(Spatial object tracking data)

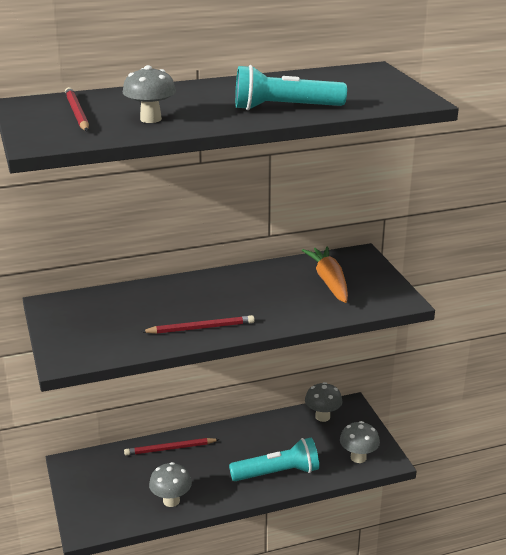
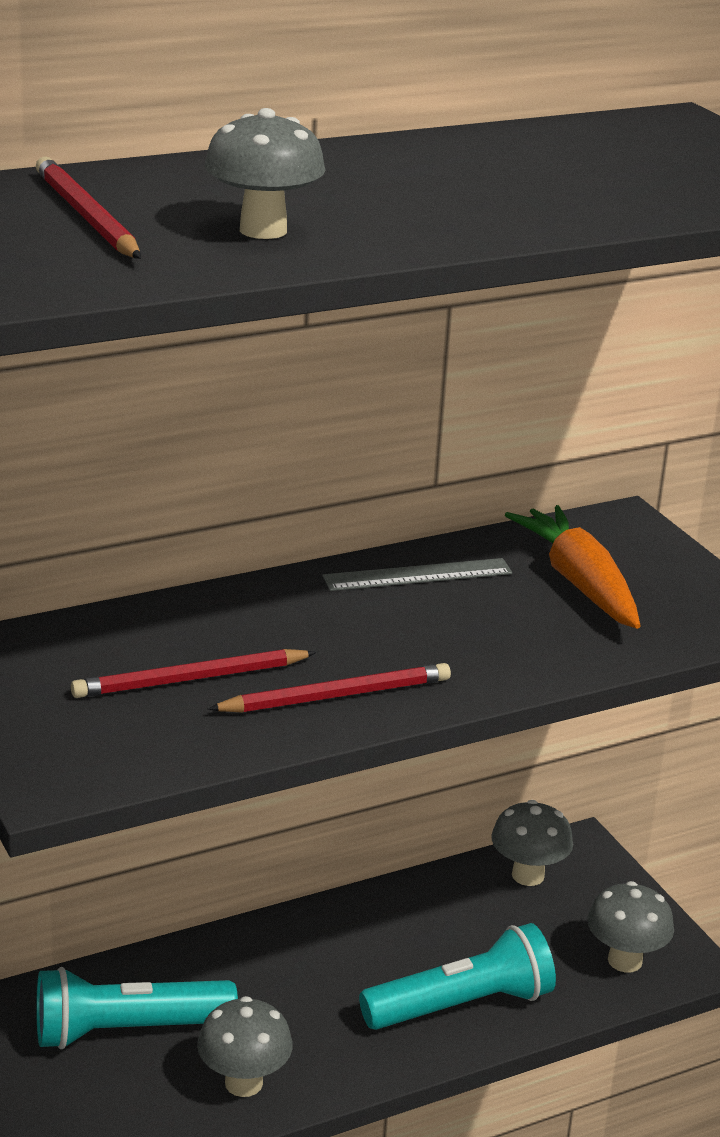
camera: 10 degrees left, 0 degrees up
(170, 449) = (213, 965): red pencil -> red pencil (191, 679)
(256, 276) = (417, 575): none -> grey ruler
(284, 108) = (543, 205): turquoise flashlight -> turquoise flashlight (127, 1030)

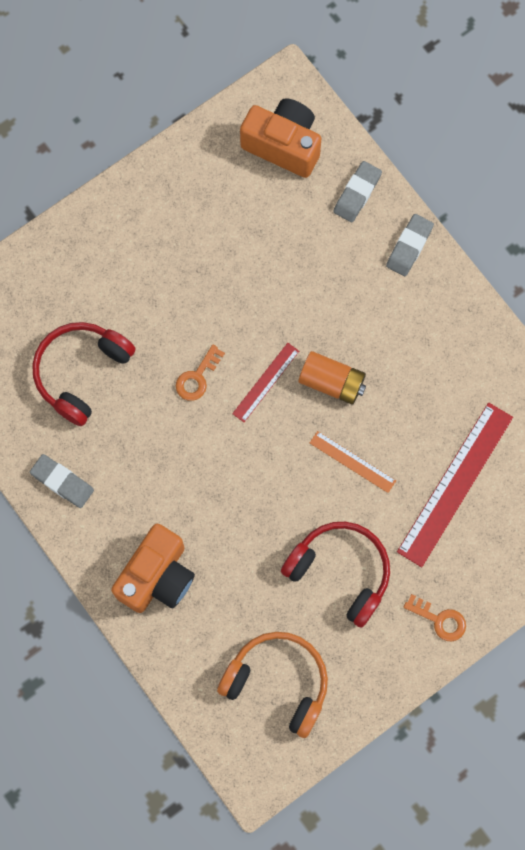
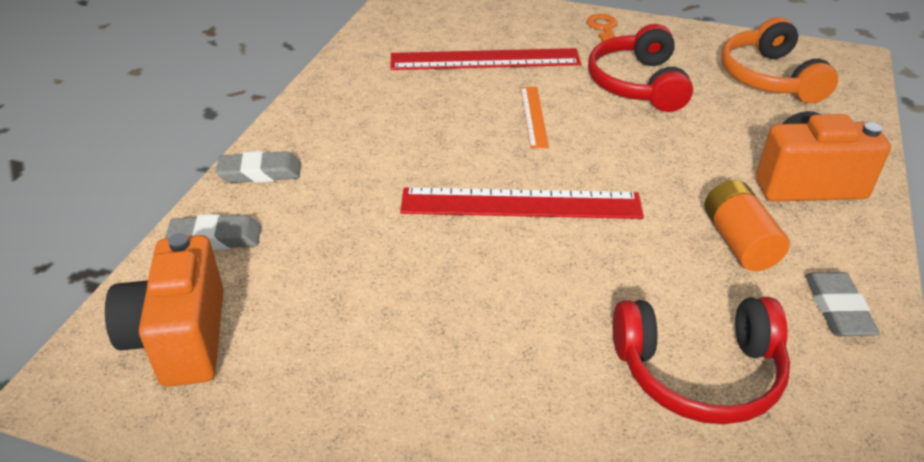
camera: 125 degrees left, 35 degrees down
(197, 377) = (576, 259): orange key -> none
(265, 382) = (521, 204): red ruler -> red ruler, size x1.92
(332, 382) = (469, 160): orange battery -> orange battery (738, 242)

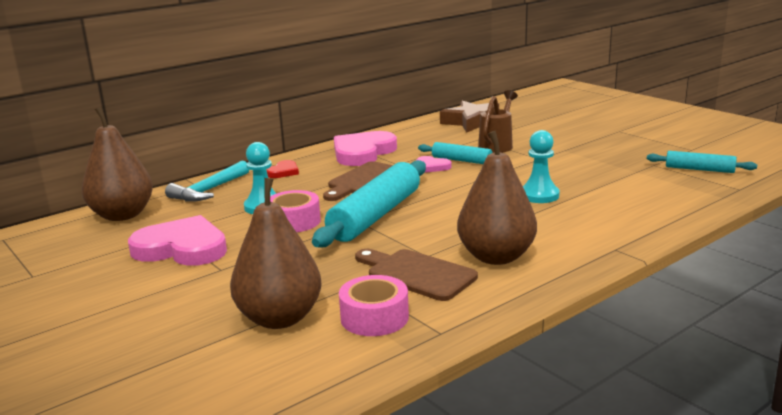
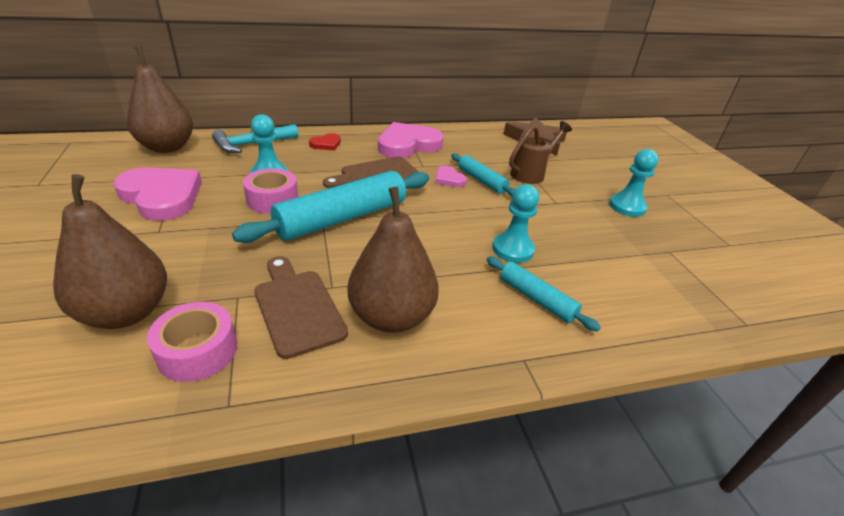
camera: 20 degrees right, 15 degrees up
(596, 146) = (627, 207): none -> turquoise pawn
(699, 169) = (718, 277): turquoise rolling pin -> turquoise rolling pin (536, 299)

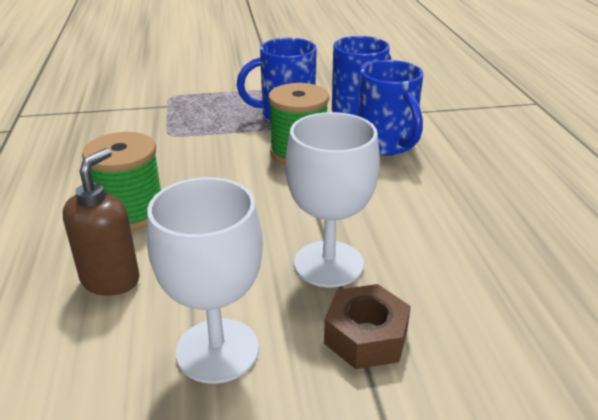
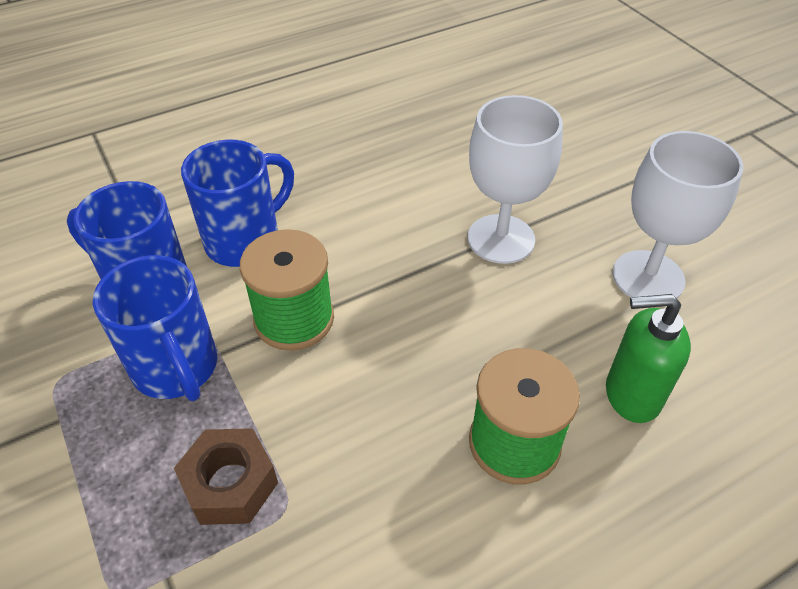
camera: 110 degrees left, 15 degrees up
(111, 279) = (631, 395): brown soap dispenser -> green soap dispenser
(366, 336) = (571, 200): brown nut -> brown nut (230, 484)

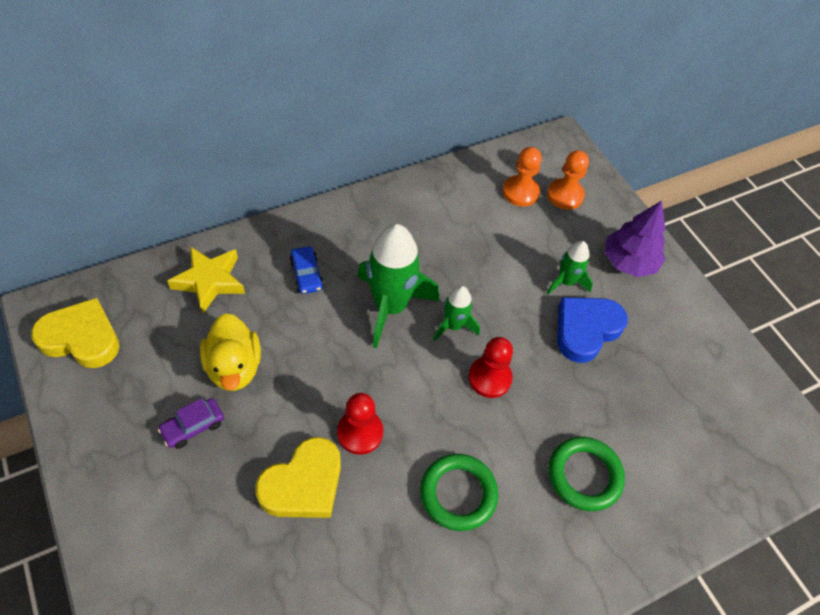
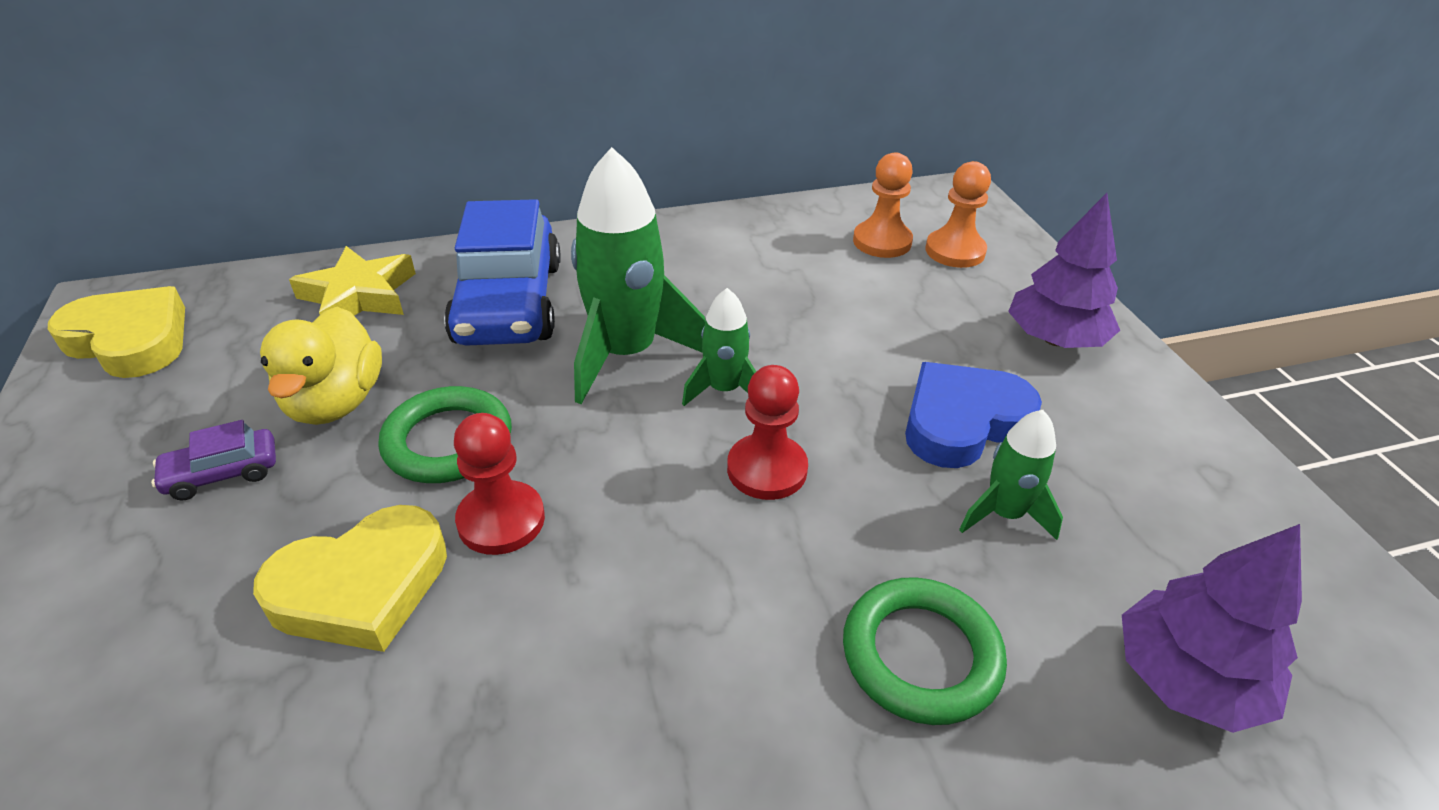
camera: 15 degrees right, 15 degrees down
(307, 275) = (509, 303): blue car -> blue car, size x2.25
(458, 494) = (649, 648): green ring -> green ring (448, 441)
(566, 282) = (937, 354): green rocket -> green rocket (1004, 514)
(702, 467) = (1186, 679): none -> purple tree

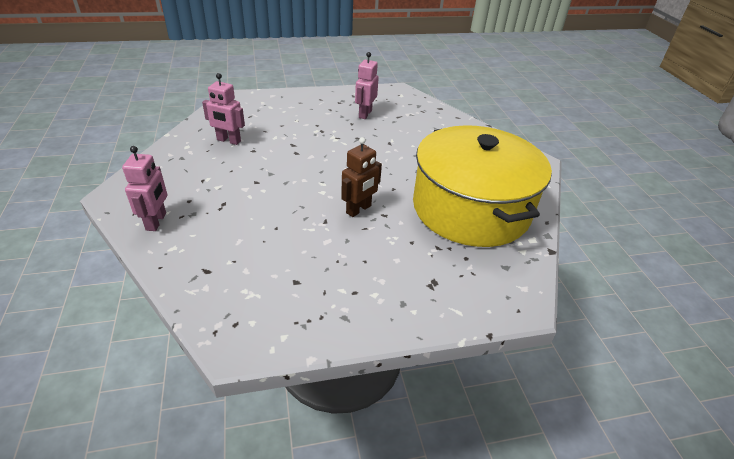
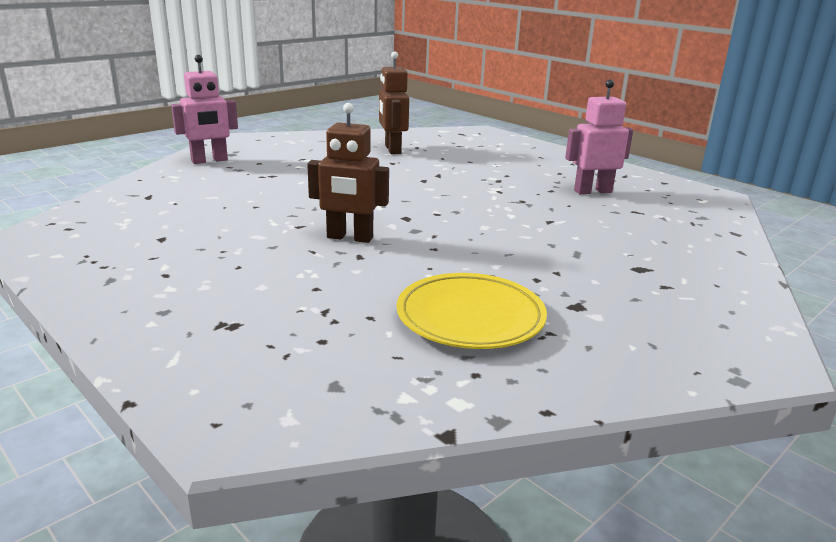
camera: 60 degrees right, 15 degrees down
(228, 141) = (392, 149): pink robot -> brown robot
(471, 209) = (470, 317): yellow pot -> yellow plate

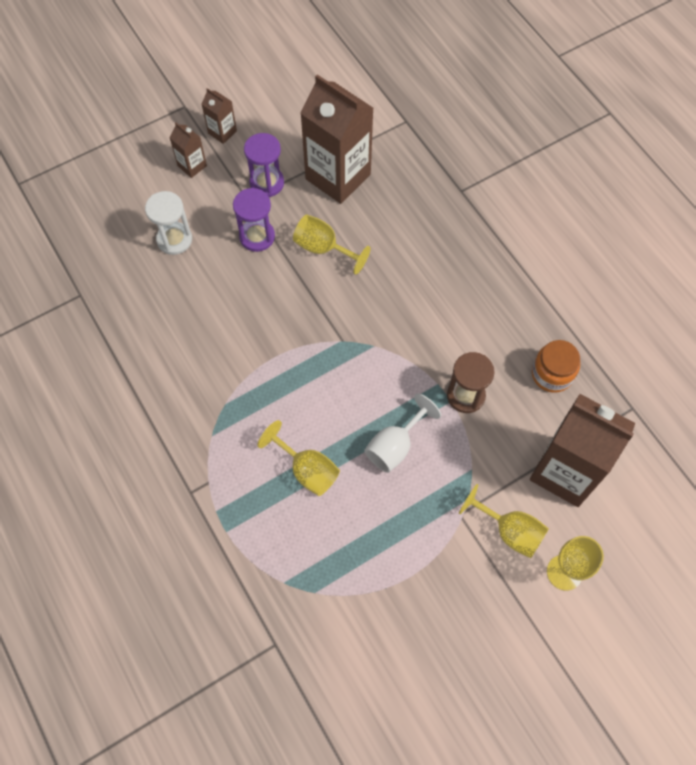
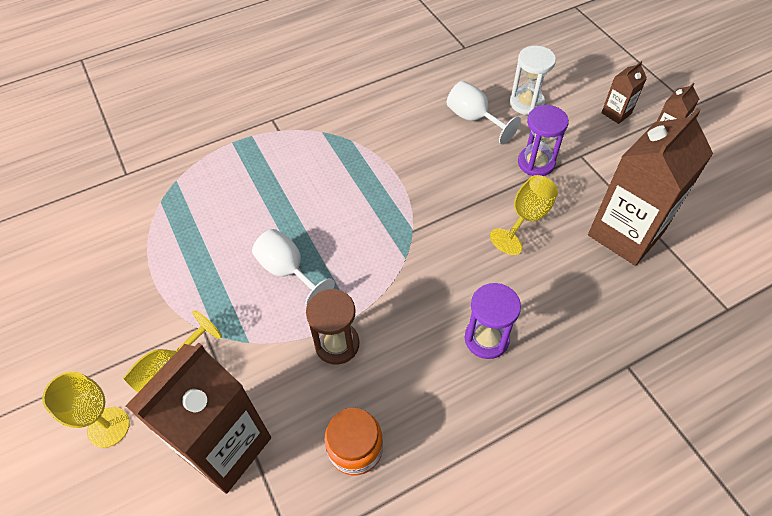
camera: 95 degrees right, 10 degrees down
(196, 288) = (474, 119): none -> white goblet
(267, 183) = (605, 171): purple hourglass -> purple hourglass (486, 339)
(307, 470) = (276, 198): yellow goblet -> none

◆ AIM OF THE EXERCISE: Would you repeat, exactly and with nothing added, every line from the line containing "(267, 183) = (605, 171): purple" through the last line of the records above?

◆ SOLUTION TO THE EXERCISE:
(267, 183) = (605, 171): purple hourglass -> purple hourglass (486, 339)
(307, 470) = (276, 198): yellow goblet -> none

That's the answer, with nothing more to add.